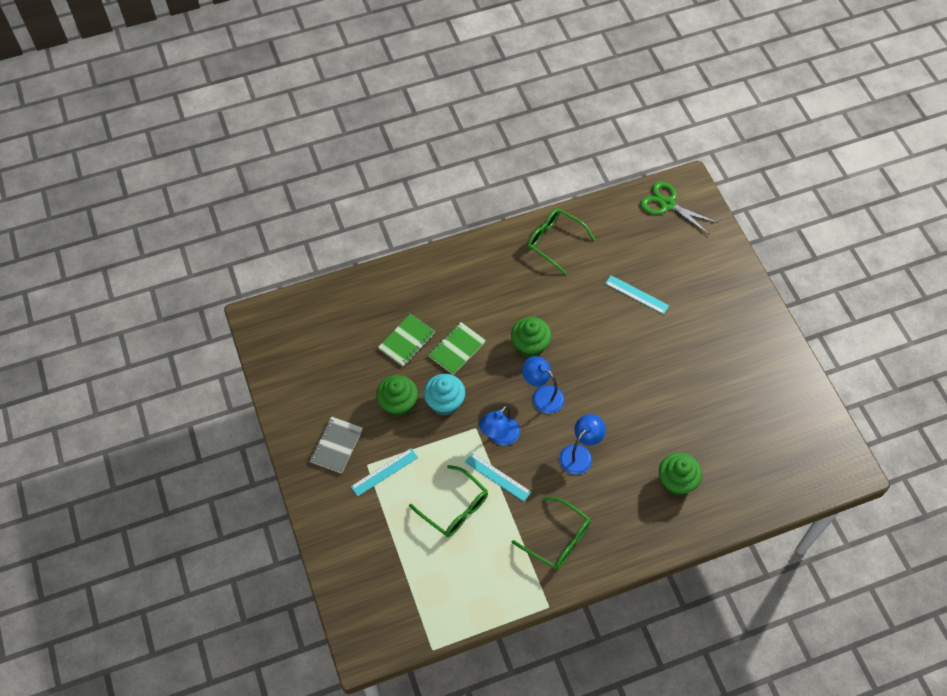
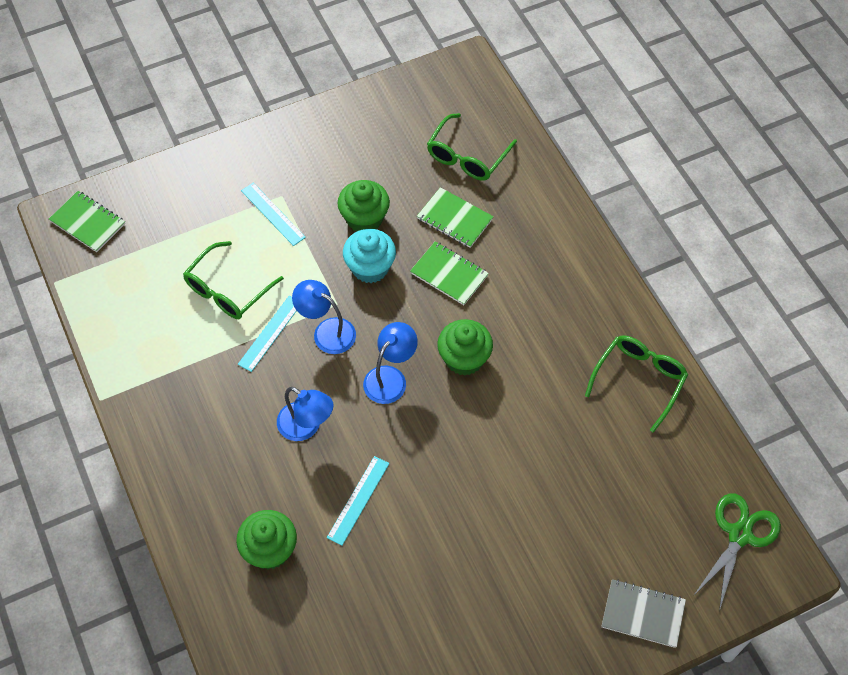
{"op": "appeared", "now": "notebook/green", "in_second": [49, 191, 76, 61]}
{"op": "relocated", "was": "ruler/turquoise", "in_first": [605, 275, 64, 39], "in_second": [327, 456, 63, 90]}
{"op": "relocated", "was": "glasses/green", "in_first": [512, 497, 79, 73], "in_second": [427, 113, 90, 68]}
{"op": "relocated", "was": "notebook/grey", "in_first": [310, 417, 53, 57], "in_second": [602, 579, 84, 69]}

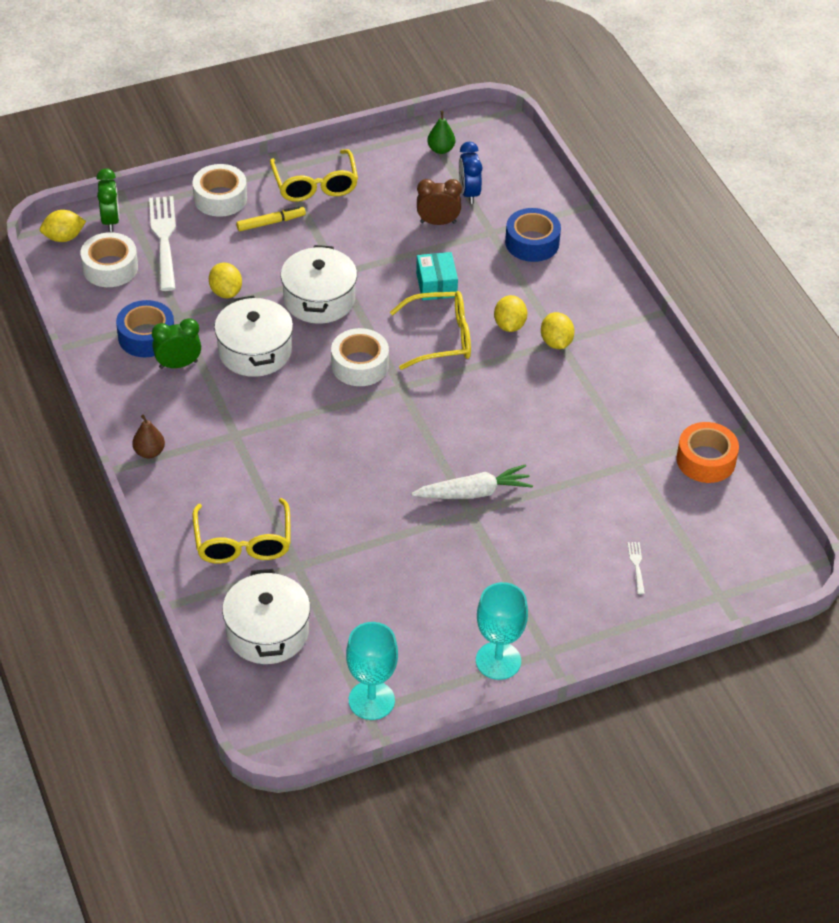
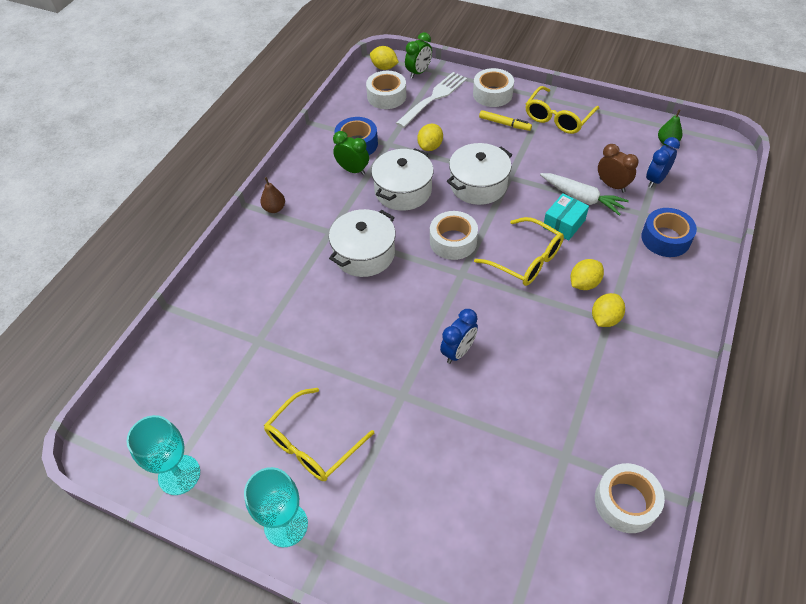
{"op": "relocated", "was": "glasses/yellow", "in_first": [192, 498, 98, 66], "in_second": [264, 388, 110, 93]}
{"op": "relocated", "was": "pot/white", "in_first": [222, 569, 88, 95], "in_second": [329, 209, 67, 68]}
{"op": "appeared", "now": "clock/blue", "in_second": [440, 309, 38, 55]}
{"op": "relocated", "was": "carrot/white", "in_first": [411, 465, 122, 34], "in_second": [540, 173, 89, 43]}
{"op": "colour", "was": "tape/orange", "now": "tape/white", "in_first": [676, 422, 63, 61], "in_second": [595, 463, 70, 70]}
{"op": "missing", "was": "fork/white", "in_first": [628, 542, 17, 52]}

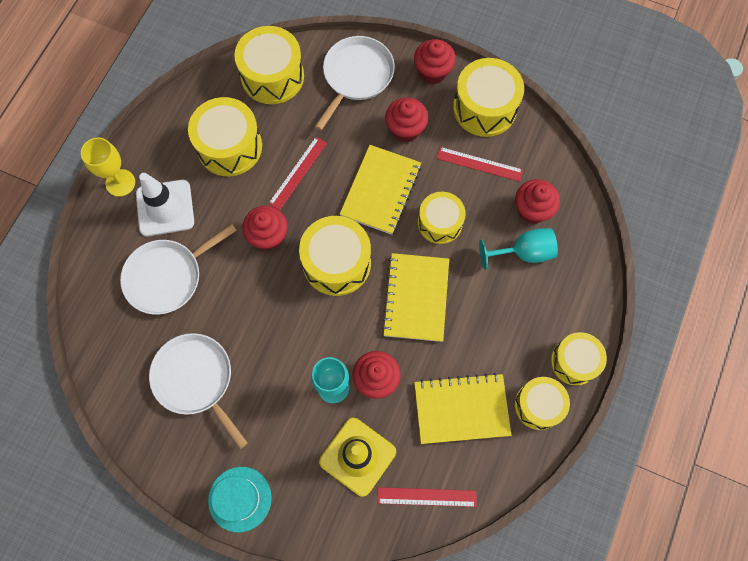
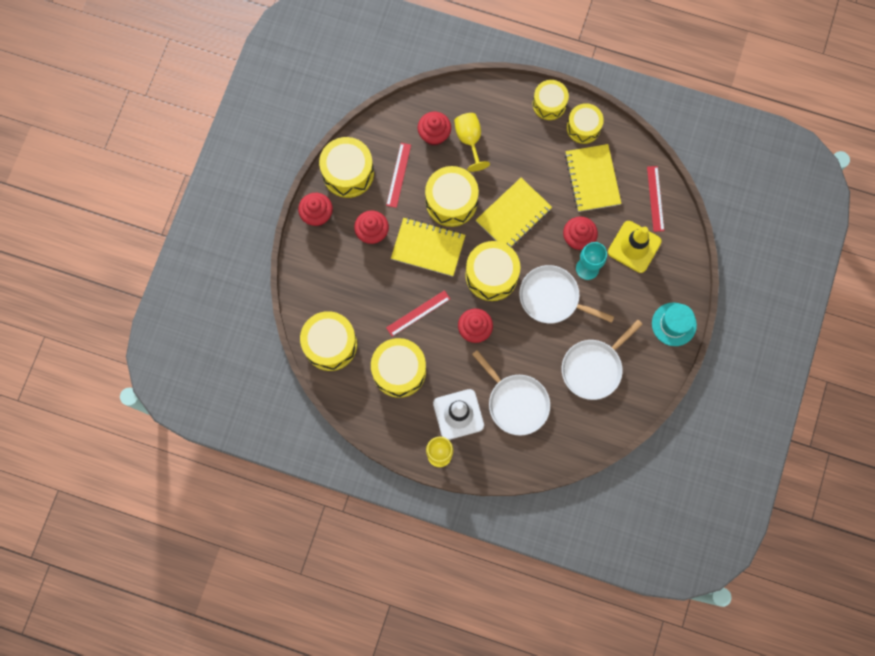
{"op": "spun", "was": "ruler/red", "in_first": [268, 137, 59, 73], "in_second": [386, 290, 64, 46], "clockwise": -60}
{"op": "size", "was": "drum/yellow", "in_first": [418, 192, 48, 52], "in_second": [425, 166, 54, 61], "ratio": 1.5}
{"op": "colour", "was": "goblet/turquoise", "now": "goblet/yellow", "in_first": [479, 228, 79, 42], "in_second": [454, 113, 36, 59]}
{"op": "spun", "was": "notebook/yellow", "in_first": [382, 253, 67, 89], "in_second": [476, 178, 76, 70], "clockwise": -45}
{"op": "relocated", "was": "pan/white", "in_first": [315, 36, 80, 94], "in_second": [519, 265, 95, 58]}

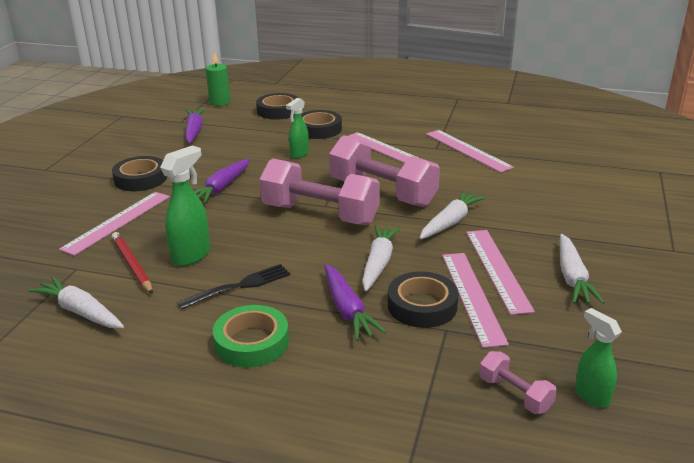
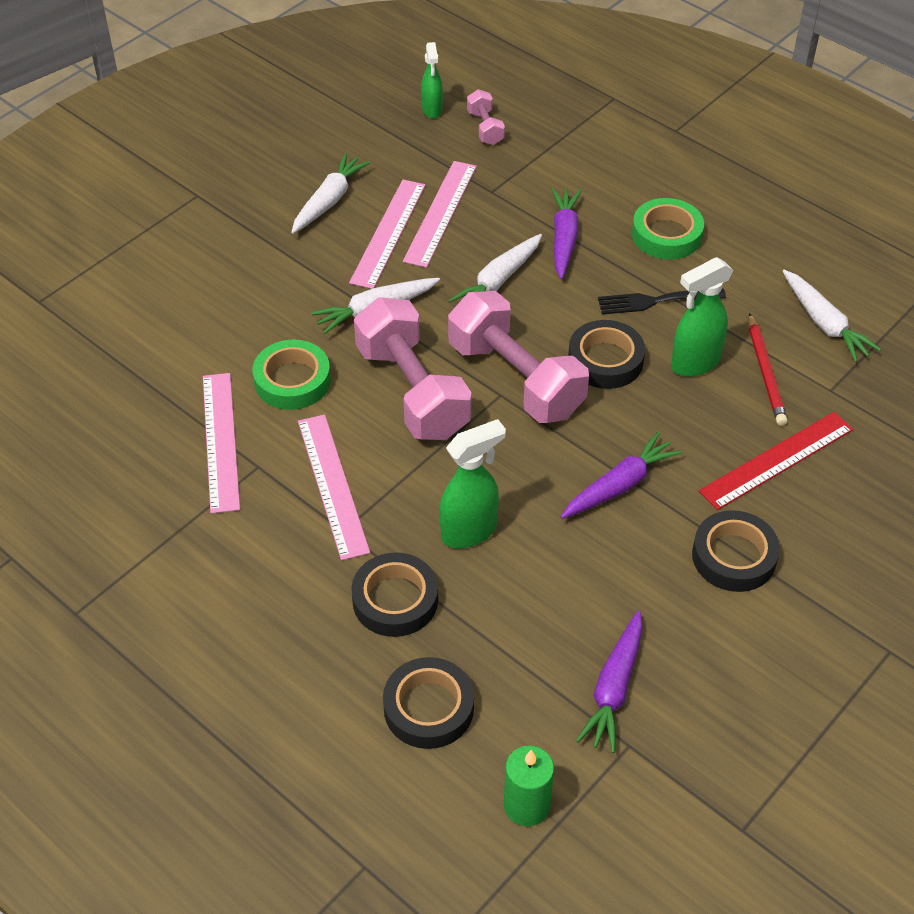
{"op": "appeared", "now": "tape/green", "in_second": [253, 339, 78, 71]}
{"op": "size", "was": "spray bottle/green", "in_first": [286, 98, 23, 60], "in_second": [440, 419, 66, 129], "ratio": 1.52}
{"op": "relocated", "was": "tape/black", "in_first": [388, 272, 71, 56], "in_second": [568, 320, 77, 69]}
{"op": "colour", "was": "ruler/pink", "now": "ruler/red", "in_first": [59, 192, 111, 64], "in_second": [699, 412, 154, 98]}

**********

• YOUR ASSIGNMENT
Where pictures appear, skip them and transcribe all other material word for word.

• YOUR RESPONSE
{"op": "appeared", "now": "notebook/green", "in_second": [49, 191, 76, 61]}
{"op": "relocated", "was": "ruler/turquoise", "in_first": [605, 275, 64, 39], "in_second": [327, 456, 63, 90]}
{"op": "relocated", "was": "glasses/green", "in_first": [512, 497, 79, 73], "in_second": [427, 113, 90, 68]}
{"op": "relocated", "was": "notebook/grey", "in_first": [310, 417, 53, 57], "in_second": [602, 579, 84, 69]}

{"op": "relocated", "was": "glasses/yellow", "in_first": [192, 498, 98, 66], "in_second": [264, 388, 110, 93]}
{"op": "relocated", "was": "pot/white", "in_first": [222, 569, 88, 95], "in_second": [329, 209, 67, 68]}
{"op": "appeared", "now": "clock/blue", "in_second": [440, 309, 38, 55]}
{"op": "relocated", "was": "carrot/white", "in_first": [411, 465, 122, 34], "in_second": [540, 173, 89, 43]}
{"op": "colour", "was": "tape/orange", "now": "tape/white", "in_first": [676, 422, 63, 61], "in_second": [595, 463, 70, 70]}
{"op": "missing", "was": "fork/white", "in_first": [628, 542, 17, 52]}

{"op": "spun", "was": "ruler/red", "in_first": [268, 137, 59, 73], "in_second": [386, 290, 64, 46], "clockwise": -60}
{"op": "size", "was": "drum/yellow", "in_first": [418, 192, 48, 52], "in_second": [425, 166, 54, 61], "ratio": 1.5}
{"op": "colour", "was": "goblet/turquoise", "now": "goblet/yellow", "in_first": [479, 228, 79, 42], "in_second": [454, 113, 36, 59]}
{"op": "spun", "was": "notebook/yellow", "in_first": [382, 253, 67, 89], "in_second": [476, 178, 76, 70], "clockwise": -45}
{"op": "relocated", "was": "pan/white", "in_first": [315, 36, 80, 94], "in_second": [519, 265, 95, 58]}

{"op": "appeared", "now": "tape/green", "in_second": [253, 339, 78, 71]}
{"op": "size", "was": "spray bottle/green", "in_first": [286, 98, 23, 60], "in_second": [440, 419, 66, 129], "ratio": 1.52}
{"op": "relocated", "was": "tape/black", "in_first": [388, 272, 71, 56], "in_second": [568, 320, 77, 69]}
{"op": "colour", "was": "ruler/pink", "now": "ruler/red", "in_first": [59, 192, 111, 64], "in_second": [699, 412, 154, 98]}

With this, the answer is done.